• **Directions**
Write out every entry exactly; the pictures do not belong in the copy.

• **Records to use**
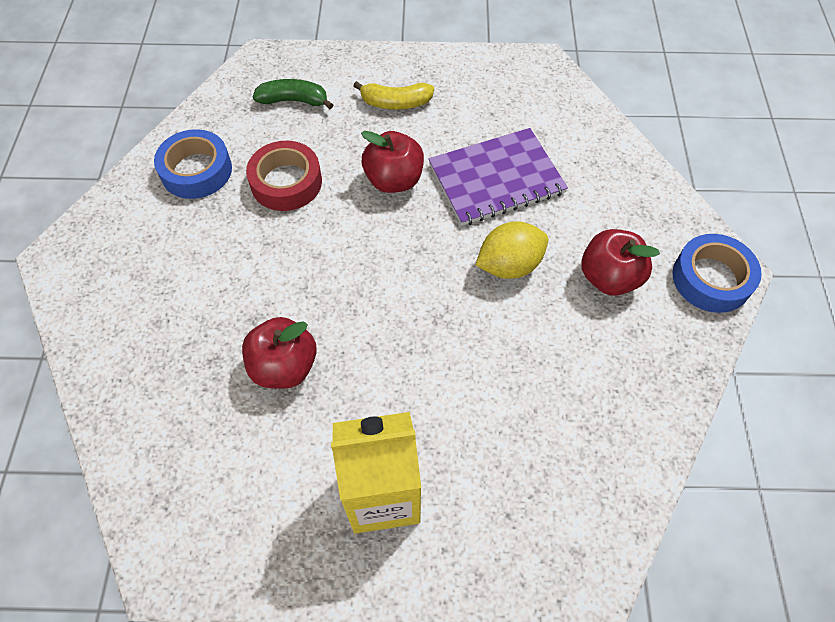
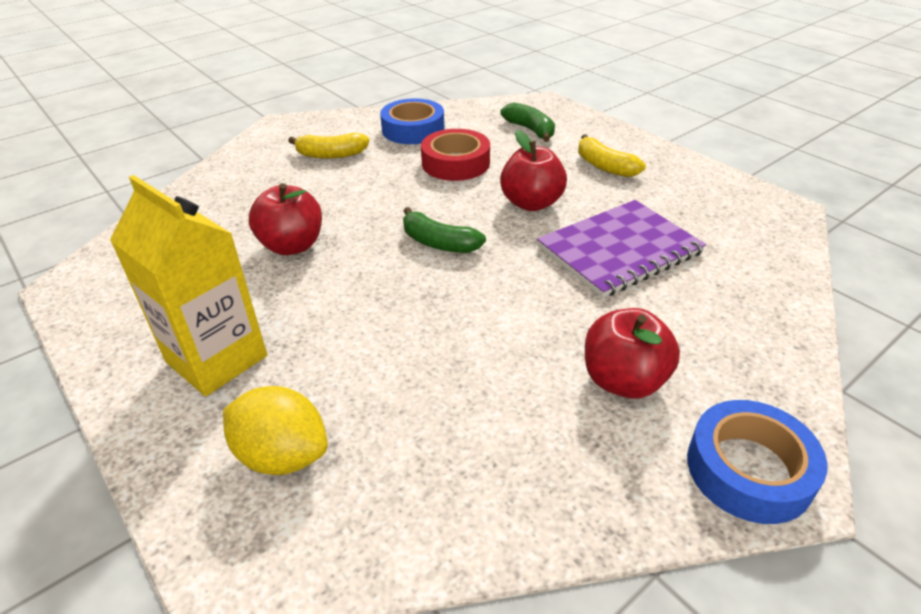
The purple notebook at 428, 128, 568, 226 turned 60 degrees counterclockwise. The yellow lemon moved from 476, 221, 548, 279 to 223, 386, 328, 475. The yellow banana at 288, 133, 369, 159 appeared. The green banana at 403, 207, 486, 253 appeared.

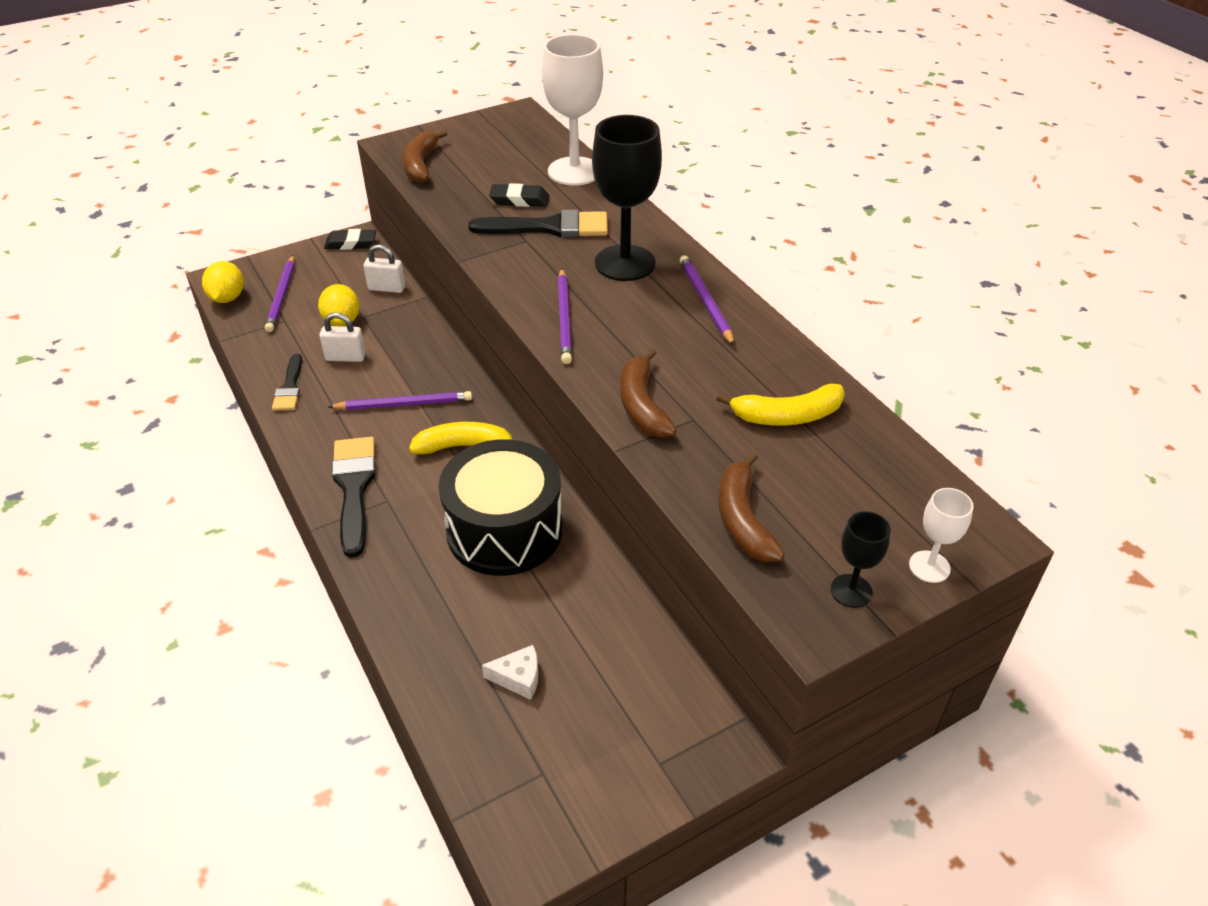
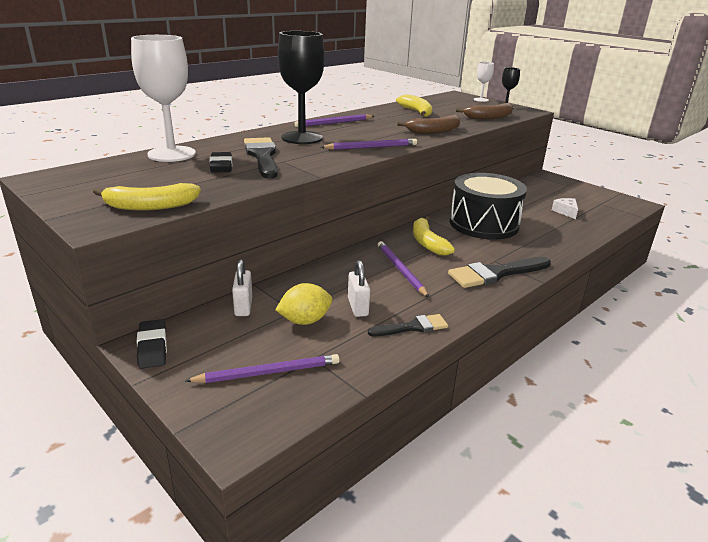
The brown banana at 403, 130, 447, 183 became the yellow banana at 93, 183, 201, 211. The yellow lemon at 202, 261, 244, 303 disappeared.

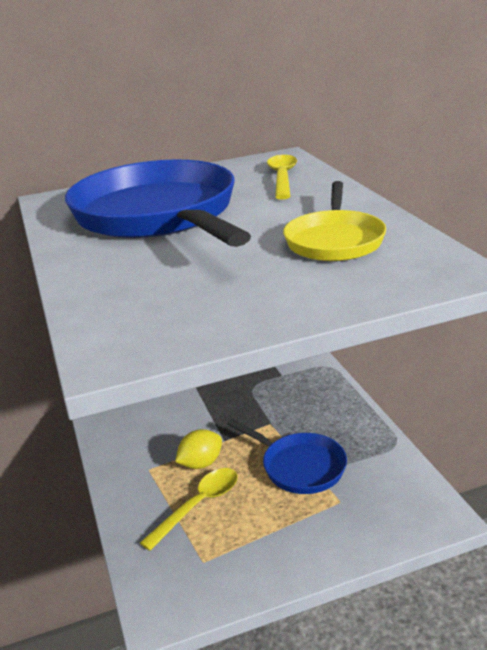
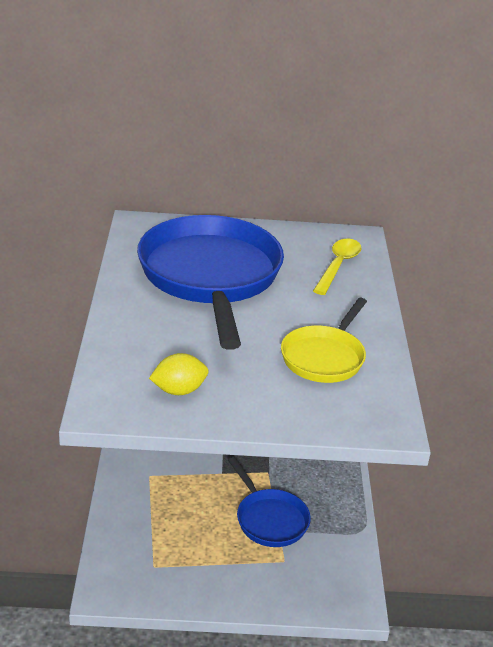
The yellow lemon moved from 175, 429, 222, 469 to 149, 353, 209, 395. The yellow spoon at 140, 468, 238, 551 disappeared.

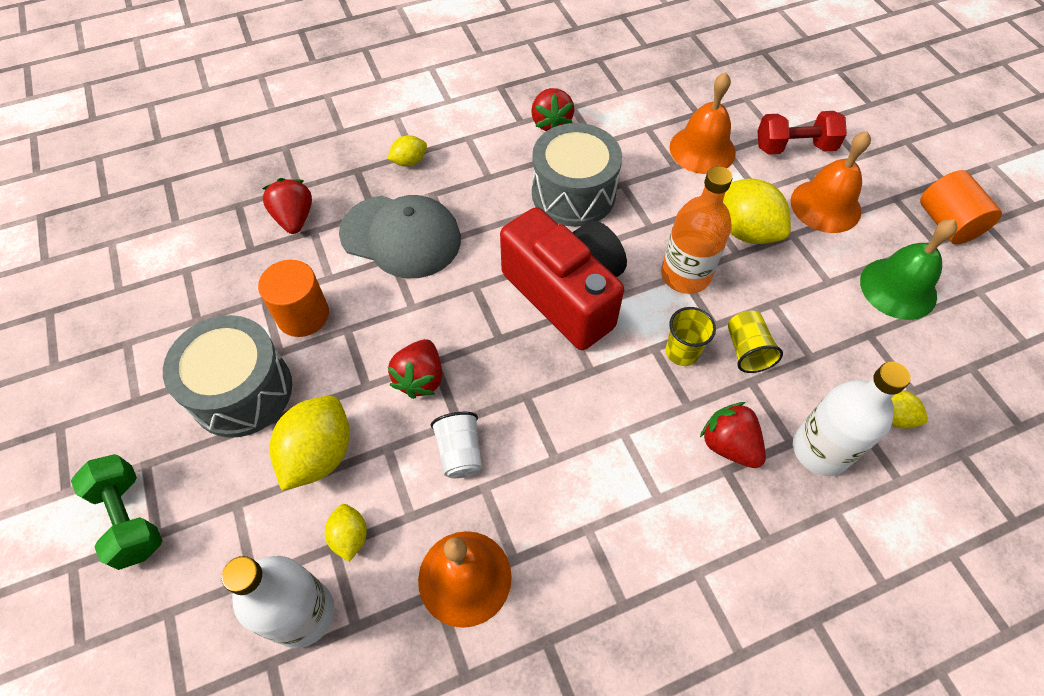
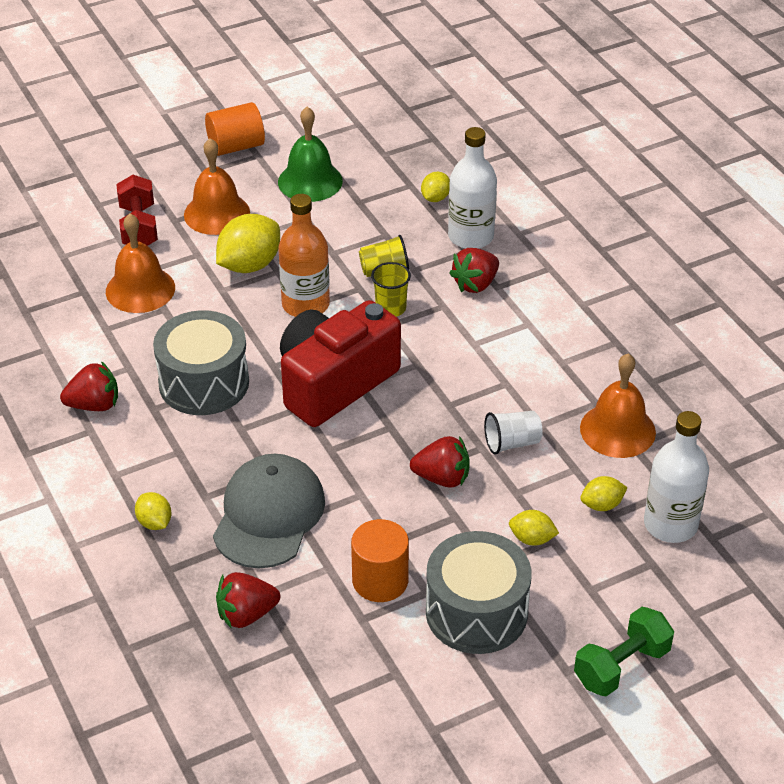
The yellow lemon at 270, 396, 350, 491 changed to 0.53 times the size.

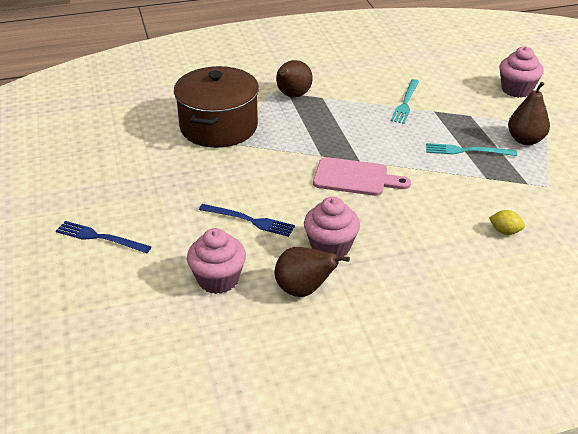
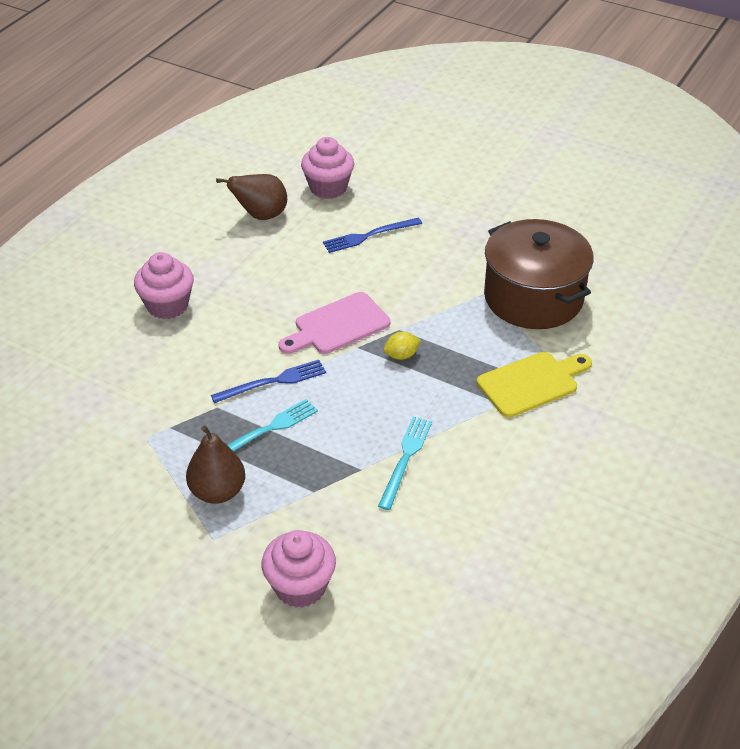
The brown pear at 276, 60, 313, 97 was replaced by the yellow cutting board at 477, 352, 592, 418. The turquoise fork at 391, 79, 419, 124 turned 45 degrees clockwise. The pink cupcake moved from 304, 197, 360, 258 to 134, 252, 194, 319. The yellow lemon moved from 489, 210, 525, 235 to 384, 332, 421, 360. The blue fork moved from 56, 221, 152, 253 to 211, 360, 326, 403.

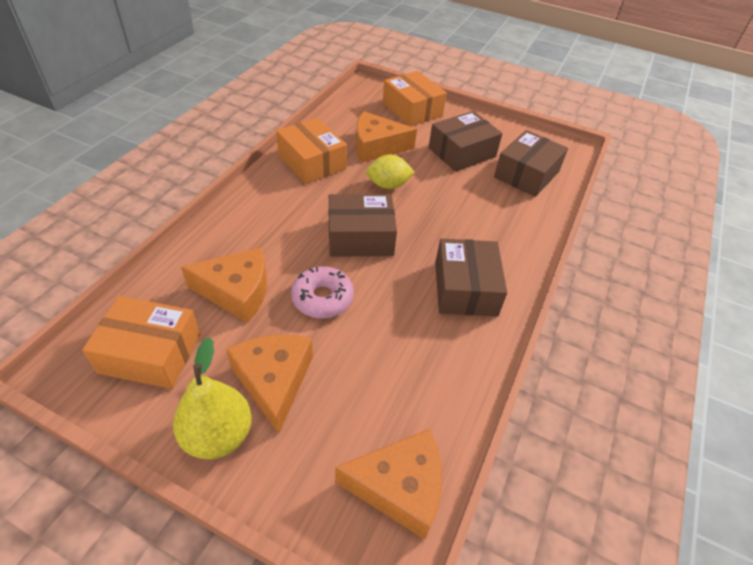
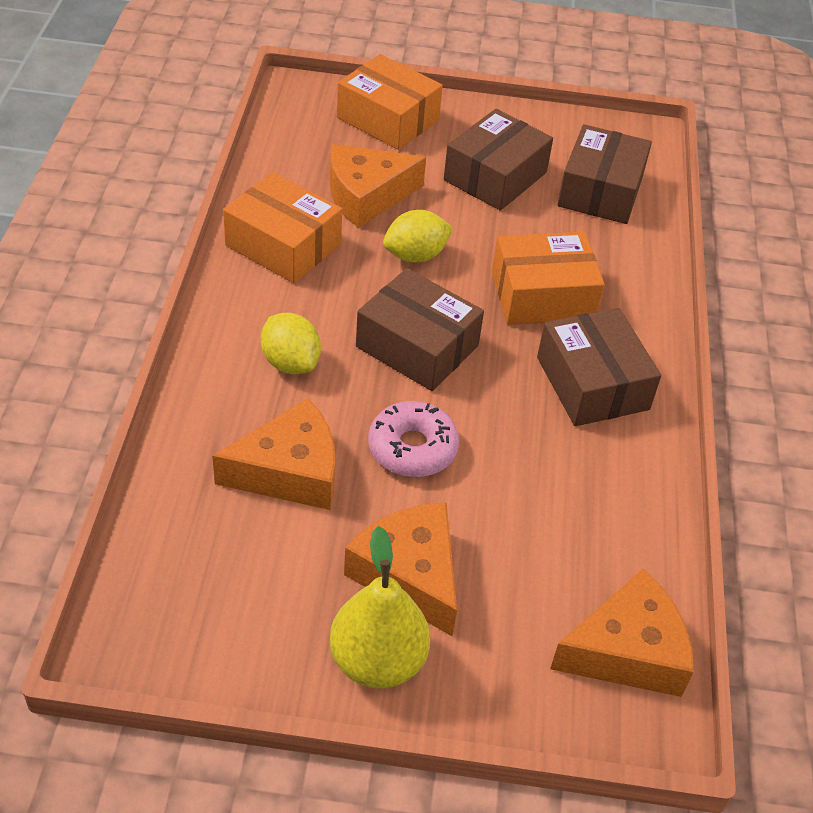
The brown box at 329, 194, 397, 257 turned 60 degrees clockwise. The orange box moved from 82, 296, 200, 389 to 492, 232, 605, 325. The yellow lemon at 261, 313, 321, 374 appeared.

• **Task output**
The purple notebook at 428, 128, 568, 226 turned 60 degrees counterclockwise. The yellow lemon moved from 476, 221, 548, 279 to 223, 386, 328, 475. The yellow banana at 288, 133, 369, 159 appeared. The green banana at 403, 207, 486, 253 appeared.

The brown banana at 403, 130, 447, 183 became the yellow banana at 93, 183, 201, 211. The yellow lemon at 202, 261, 244, 303 disappeared.

The yellow lemon moved from 175, 429, 222, 469 to 149, 353, 209, 395. The yellow spoon at 140, 468, 238, 551 disappeared.

The yellow lemon at 270, 396, 350, 491 changed to 0.53 times the size.

The brown pear at 276, 60, 313, 97 was replaced by the yellow cutting board at 477, 352, 592, 418. The turquoise fork at 391, 79, 419, 124 turned 45 degrees clockwise. The pink cupcake moved from 304, 197, 360, 258 to 134, 252, 194, 319. The yellow lemon moved from 489, 210, 525, 235 to 384, 332, 421, 360. The blue fork moved from 56, 221, 152, 253 to 211, 360, 326, 403.

The brown box at 329, 194, 397, 257 turned 60 degrees clockwise. The orange box moved from 82, 296, 200, 389 to 492, 232, 605, 325. The yellow lemon at 261, 313, 321, 374 appeared.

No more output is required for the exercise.